The answer must reproduce all of the data below exactly and contain no images.

### Data provided

★ ★ ★ ★ ★ ★ ★

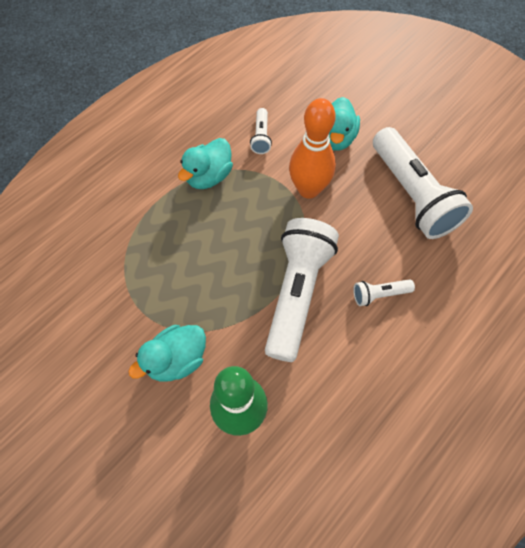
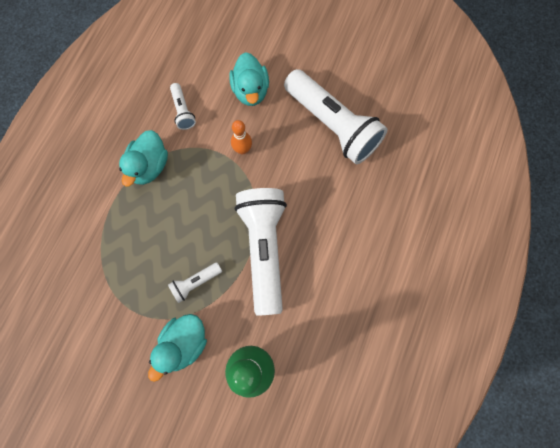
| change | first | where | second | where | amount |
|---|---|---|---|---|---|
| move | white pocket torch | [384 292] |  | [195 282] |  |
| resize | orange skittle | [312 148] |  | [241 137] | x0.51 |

★ ★ ★ ★ ★ ★ ★

### Answer area
| change | first | where | second | where | amount |
|---|---|---|---|---|---|
| move | white pocket torch | [384 292] |  | [195 282] |  |
| resize | orange skittle | [312 148] |  | [241 137] | x0.51 |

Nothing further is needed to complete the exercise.